┌──

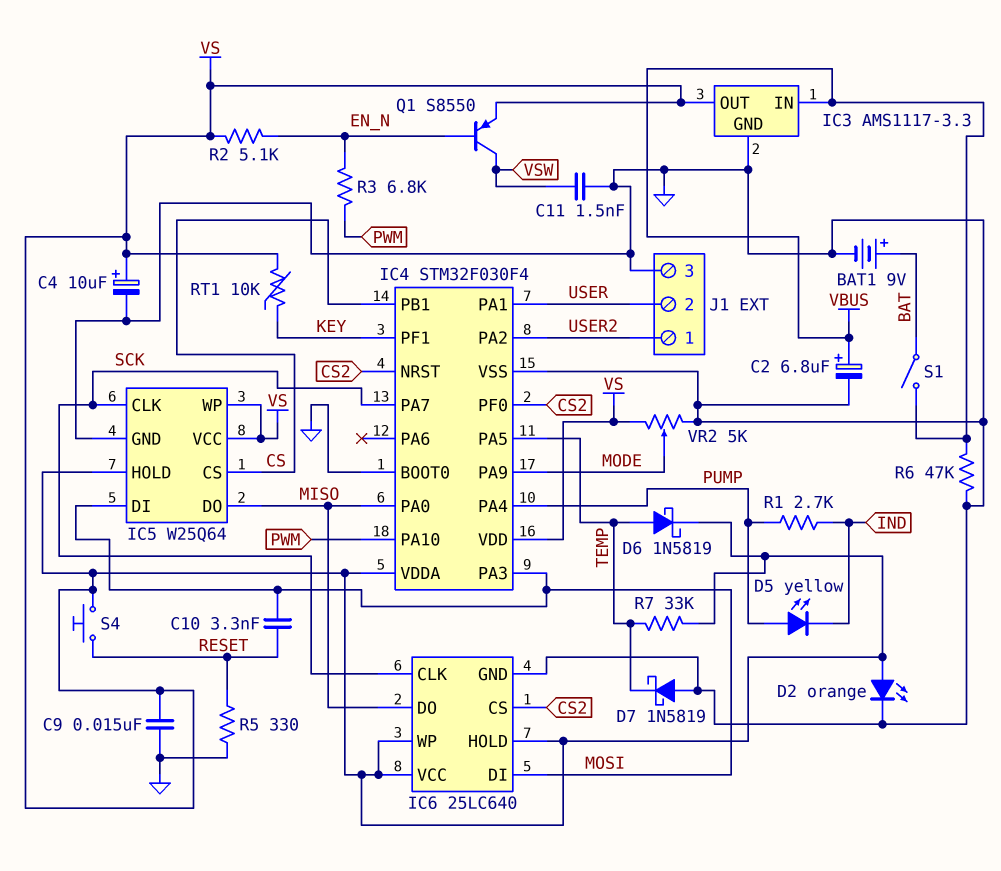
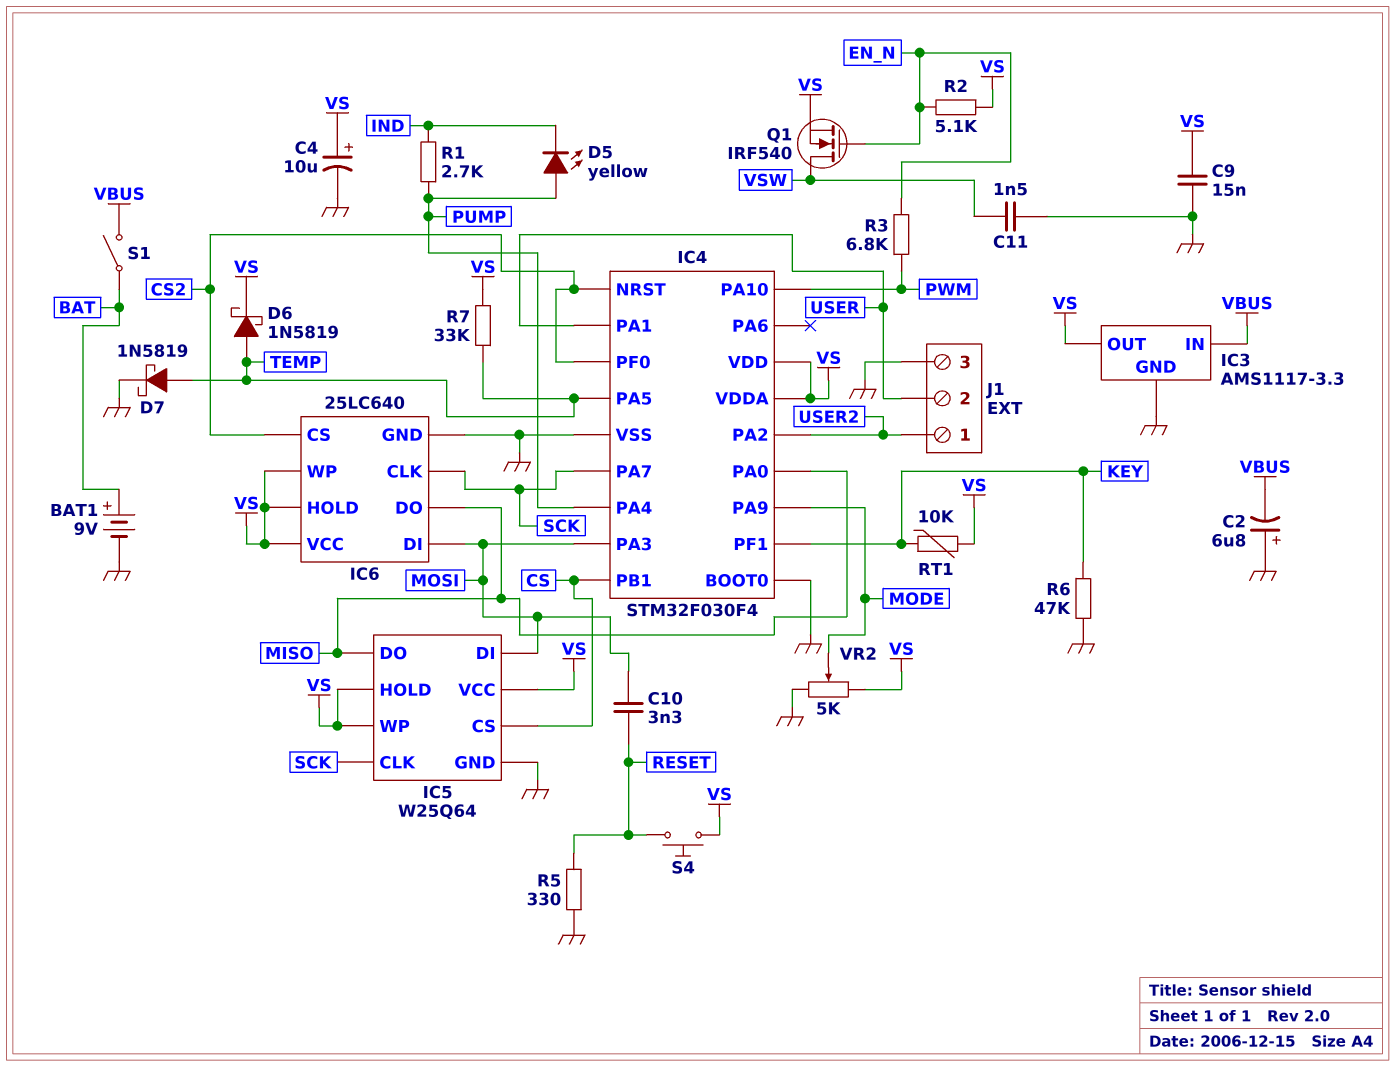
C2: 6.8uF (plus VBUS, minus GND) -> 6.8uF (plus GND, minus VBUS)
D2: LED orange (A VS, K GND) -> none
D7: schottky 1N5819 (A GND, K TEMP) -> schottky 1N5819 (A TEMP, K GND)
Q1: PNP S8550 (B EN_N, C VSW, E VS) -> NMOS IRF540 (G EN_N, D VSW, S VS)
R6: 47k (GND, VBUS) -> 47k (GND, KEY)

└──

Go through the listing above and pull out each line containing the word "VBUS".

TASK OUTPUT
C2: 6.8uF (plus VBUS, minus GND) -> 6.8uF (plus GND, minus VBUS)
R6: 47k (GND, VBUS) -> 47k (GND, KEY)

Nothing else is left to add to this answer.